* **Work task**: All that should be output is the block of lines below from the line with "orange cone D3" to the line with "none -> brown plate H2:H3 level 1", both included, exactly as written.

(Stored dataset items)
+===+
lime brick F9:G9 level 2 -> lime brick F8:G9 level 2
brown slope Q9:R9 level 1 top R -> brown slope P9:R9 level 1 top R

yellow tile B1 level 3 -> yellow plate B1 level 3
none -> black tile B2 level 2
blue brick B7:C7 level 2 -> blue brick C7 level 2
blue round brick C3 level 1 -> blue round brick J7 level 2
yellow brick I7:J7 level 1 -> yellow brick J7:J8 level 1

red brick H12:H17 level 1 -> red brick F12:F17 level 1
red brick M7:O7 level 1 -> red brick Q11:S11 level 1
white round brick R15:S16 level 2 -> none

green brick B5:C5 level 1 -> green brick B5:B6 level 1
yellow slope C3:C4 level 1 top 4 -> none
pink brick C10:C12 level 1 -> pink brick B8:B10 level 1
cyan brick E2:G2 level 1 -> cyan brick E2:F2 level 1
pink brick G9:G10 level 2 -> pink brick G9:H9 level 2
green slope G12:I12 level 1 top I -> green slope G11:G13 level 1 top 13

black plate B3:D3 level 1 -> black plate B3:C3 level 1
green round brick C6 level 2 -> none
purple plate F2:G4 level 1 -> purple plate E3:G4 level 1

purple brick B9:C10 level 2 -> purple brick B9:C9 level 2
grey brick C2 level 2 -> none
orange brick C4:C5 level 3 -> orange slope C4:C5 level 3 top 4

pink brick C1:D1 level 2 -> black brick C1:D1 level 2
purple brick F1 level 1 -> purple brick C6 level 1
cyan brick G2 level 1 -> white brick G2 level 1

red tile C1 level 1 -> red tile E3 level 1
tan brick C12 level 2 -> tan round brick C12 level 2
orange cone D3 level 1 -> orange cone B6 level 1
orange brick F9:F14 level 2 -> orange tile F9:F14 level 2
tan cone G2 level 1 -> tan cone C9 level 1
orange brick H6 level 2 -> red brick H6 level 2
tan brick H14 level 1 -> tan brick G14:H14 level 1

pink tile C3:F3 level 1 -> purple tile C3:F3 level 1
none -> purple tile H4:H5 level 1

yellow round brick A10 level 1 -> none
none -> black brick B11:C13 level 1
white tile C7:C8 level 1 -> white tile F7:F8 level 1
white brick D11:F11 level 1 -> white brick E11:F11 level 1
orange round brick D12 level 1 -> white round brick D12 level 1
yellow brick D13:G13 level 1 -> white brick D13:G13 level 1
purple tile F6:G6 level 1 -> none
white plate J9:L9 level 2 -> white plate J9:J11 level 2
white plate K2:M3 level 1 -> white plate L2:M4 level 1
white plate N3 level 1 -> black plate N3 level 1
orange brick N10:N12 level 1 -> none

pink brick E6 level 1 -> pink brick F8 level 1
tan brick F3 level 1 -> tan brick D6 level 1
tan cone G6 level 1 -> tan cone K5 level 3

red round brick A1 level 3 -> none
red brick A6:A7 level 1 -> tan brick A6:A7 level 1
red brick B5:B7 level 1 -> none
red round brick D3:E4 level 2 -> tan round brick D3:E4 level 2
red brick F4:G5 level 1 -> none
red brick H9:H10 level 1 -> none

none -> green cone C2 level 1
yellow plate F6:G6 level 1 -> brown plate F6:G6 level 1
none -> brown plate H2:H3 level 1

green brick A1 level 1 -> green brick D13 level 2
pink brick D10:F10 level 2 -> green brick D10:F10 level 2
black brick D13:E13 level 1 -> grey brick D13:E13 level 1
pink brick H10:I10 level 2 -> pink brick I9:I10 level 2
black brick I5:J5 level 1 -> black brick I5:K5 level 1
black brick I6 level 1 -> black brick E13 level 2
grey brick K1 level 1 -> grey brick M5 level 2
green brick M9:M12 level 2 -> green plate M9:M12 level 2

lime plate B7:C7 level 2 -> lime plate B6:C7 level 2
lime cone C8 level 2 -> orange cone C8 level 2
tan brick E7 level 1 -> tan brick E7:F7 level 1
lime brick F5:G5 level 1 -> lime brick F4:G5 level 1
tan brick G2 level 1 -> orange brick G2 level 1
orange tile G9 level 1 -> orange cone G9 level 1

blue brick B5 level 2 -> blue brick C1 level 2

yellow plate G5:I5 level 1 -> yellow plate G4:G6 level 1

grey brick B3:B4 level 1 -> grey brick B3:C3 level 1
+===+
* **Solution**:
orange cone D3 level 1 -> orange cone B6 level 1
orange brick F9:F14 level 2 -> orange tile F9:F14 level 2
tan cone G2 level 1 -> tan cone C9 level 1
orange brick H6 level 2 -> red brick H6 level 2
tan brick H14 level 1 -> tan brick G14:H14 level 1

pink tile C3:F3 level 1 -> purple tile C3:F3 level 1
none -> purple tile H4:H5 level 1

yellow round brick A10 level 1 -> none
none -> black brick B11:C13 level 1
white tile C7:C8 level 1 -> white tile F7:F8 level 1
white brick D11:F11 level 1 -> white brick E11:F11 level 1
orange round brick D12 level 1 -> white round brick D12 level 1
yellow brick D13:G13 level 1 -> white brick D13:G13 level 1
purple tile F6:G6 level 1 -> none
white plate J9:L9 level 2 -> white plate J9:J11 level 2
white plate K2:M3 level 1 -> white plate L2:M4 level 1
white plate N3 level 1 -> black plate N3 level 1
orange brick N10:N12 level 1 -> none

pink brick E6 level 1 -> pink brick F8 level 1
tan brick F3 level 1 -> tan brick D6 level 1
tan cone G6 level 1 -> tan cone K5 level 3

red round brick A1 level 3 -> none
red brick A6:A7 level 1 -> tan brick A6:A7 level 1
red brick B5:B7 level 1 -> none
red round brick D3:E4 level 2 -> tan round brick D3:E4 level 2
red brick F4:G5 level 1 -> none
red brick H9:H10 level 1 -> none

none -> green cone C2 level 1
yellow plate F6:G6 level 1 -> brown plate F6:G6 level 1
none -> brown plate H2:H3 level 1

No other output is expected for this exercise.